_Short problem_:
Extract every line of the listing below and reproduce it character for character.

— begin Data provided —

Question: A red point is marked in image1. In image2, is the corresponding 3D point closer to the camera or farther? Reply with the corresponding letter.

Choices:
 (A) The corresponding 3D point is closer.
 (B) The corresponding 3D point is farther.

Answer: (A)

— end Data provided —

_Response to this exercise_:
Question: A red point is marked in image1. In image2, is the corresponding 3D point closer to the camera or farther? Reply with the corresponding letter.

Choices:
 (A) The corresponding 3D point is closer.
 (B) The corresponding 3D point is farther.

Answer: (A)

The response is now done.